(Records from a collection)

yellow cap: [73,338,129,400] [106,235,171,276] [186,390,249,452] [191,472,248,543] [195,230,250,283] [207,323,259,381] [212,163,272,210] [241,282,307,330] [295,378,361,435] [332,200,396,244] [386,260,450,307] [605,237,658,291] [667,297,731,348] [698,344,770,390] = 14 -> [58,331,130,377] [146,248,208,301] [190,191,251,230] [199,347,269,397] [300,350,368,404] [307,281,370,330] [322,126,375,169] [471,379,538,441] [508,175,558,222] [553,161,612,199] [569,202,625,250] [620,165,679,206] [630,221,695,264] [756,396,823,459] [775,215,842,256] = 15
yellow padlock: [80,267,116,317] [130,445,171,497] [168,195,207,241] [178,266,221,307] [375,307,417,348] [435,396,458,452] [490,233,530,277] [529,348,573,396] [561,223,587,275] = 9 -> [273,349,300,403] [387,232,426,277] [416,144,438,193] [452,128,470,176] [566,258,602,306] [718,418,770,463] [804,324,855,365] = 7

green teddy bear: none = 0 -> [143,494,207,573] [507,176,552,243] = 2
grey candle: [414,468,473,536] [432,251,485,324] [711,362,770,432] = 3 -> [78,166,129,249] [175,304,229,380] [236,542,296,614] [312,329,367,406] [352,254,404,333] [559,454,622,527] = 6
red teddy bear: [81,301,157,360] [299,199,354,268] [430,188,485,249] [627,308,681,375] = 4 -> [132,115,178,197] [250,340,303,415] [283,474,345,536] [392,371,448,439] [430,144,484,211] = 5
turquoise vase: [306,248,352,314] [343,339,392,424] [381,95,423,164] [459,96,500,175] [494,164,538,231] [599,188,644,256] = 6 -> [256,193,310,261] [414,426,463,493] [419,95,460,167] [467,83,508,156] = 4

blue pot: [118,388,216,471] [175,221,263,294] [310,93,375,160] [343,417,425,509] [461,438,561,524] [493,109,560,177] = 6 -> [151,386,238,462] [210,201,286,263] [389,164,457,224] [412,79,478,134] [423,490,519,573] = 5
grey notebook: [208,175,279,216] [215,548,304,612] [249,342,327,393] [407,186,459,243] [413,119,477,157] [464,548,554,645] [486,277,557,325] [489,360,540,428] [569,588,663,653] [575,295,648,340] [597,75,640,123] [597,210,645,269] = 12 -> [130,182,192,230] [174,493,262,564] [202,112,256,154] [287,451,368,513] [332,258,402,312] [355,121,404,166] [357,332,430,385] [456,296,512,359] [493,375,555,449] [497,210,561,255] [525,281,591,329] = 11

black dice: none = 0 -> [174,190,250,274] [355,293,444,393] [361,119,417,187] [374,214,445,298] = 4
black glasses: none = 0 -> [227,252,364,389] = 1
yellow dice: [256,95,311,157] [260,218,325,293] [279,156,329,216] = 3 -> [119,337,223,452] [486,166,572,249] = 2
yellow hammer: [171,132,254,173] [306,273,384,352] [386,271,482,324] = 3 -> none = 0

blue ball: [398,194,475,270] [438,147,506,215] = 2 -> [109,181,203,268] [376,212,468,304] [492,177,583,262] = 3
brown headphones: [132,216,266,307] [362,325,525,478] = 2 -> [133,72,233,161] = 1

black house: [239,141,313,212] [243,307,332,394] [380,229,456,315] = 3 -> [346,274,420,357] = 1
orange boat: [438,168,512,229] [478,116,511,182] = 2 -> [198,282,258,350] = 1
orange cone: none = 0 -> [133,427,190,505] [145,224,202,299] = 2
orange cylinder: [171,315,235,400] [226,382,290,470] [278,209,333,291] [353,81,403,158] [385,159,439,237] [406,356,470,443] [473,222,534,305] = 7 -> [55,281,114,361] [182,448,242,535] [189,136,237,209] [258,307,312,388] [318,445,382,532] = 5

TRY IT -
Which lines of the data include the string "black"? Find them and copy each one.

OUTPUT FOR THIS EXERCISE -
black dice: none = 0 -> [174,190,250,274] [355,293,444,393] [361,119,417,187] [374,214,445,298] = 4
black glasses: none = 0 -> [227,252,364,389] = 1
black house: [239,141,313,212] [243,307,332,394] [380,229,456,315] = 3 -> [346,274,420,357] = 1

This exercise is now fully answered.